> The data
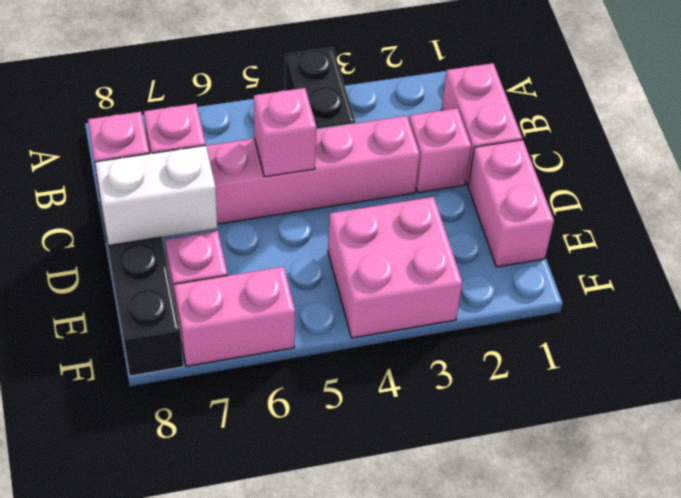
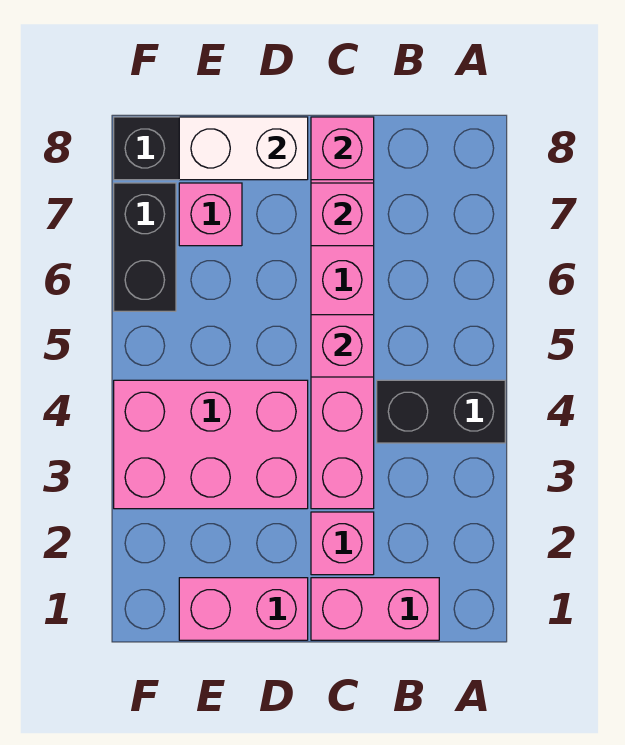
white brick D7:D8 level 2 -> white brick D8:E8 level 2
pink brick E3:F4 level 1 -> pink brick D3:F4 level 1
pink brick F6:F7 level 1 -> black brick F6:F7 level 1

> Problem to work on
Lines of the material in which the word "pink" occurs are to be copied out.

> Exercise result
pink brick E3:F4 level 1 -> pink brick D3:F4 level 1
pink brick F6:F7 level 1 -> black brick F6:F7 level 1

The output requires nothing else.